• [TRY IT] Apart from the pictures, return every line of the listing exactly.

EXERCISE DATA START

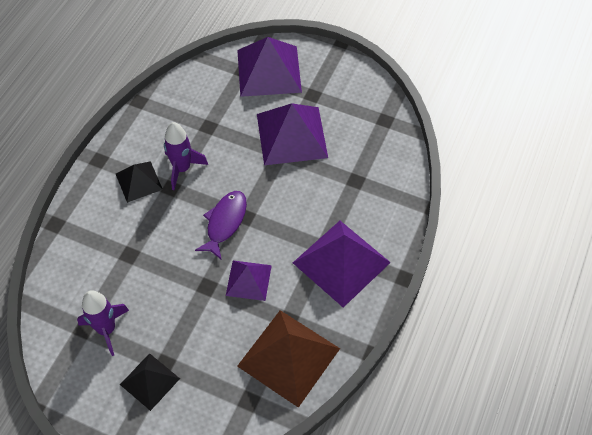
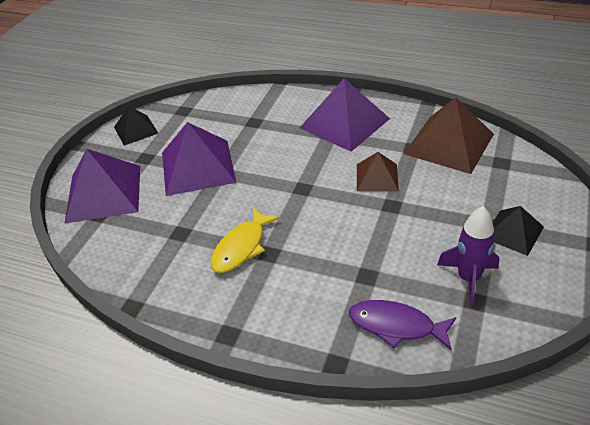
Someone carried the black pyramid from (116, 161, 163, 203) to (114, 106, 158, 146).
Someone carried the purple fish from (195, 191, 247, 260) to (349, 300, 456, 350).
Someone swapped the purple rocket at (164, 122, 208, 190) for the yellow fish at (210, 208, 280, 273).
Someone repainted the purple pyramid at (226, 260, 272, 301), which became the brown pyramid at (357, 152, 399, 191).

EXERCISE DATA END

• [TASK RESULT]
Someone carried the black pyramid from (116, 161, 163, 203) to (114, 106, 158, 146).
Someone carried the purple fish from (195, 191, 247, 260) to (349, 300, 456, 350).
Someone swapped the purple rocket at (164, 122, 208, 190) for the yellow fish at (210, 208, 280, 273).
Someone repainted the purple pyramid at (226, 260, 272, 301), which became the brown pyramid at (357, 152, 399, 191).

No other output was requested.